Each line in the entries below that holds the word "purple" belongs in the answer.

==================================================

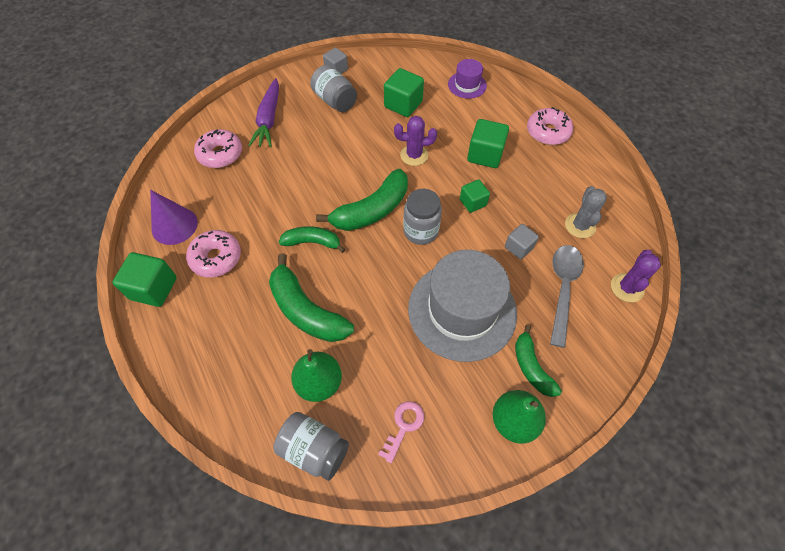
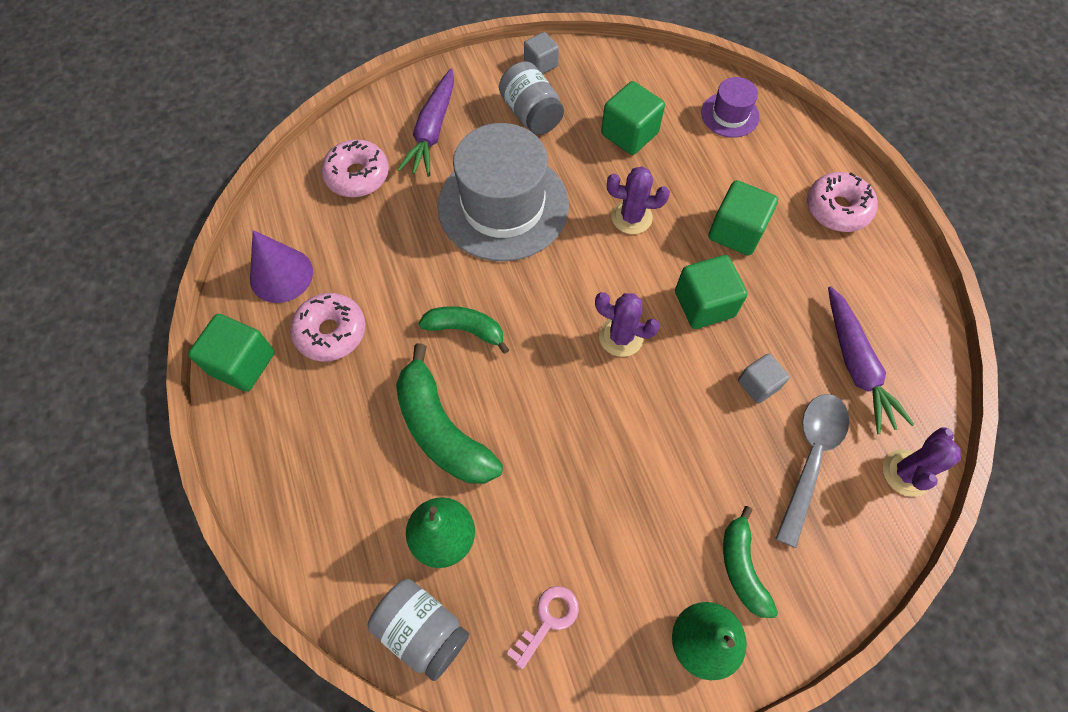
camera: 10 degrees right, 5 degrees up
(372, 210) = (557, 294): green banana -> none
(420, 231) = (621, 337): grey jar -> purple cactus
(462, 310) = (658, 466): grey hat -> grey hat (503, 206)
(473, 202) = (704, 304): green cube -> green cube, size x1.59
(580, 226) = (856, 365): grey cactus -> purple carrot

==================================================

■ Written answer:
(420, 231) = (621, 337): grey jar -> purple cactus
(580, 226) = (856, 365): grey cactus -> purple carrot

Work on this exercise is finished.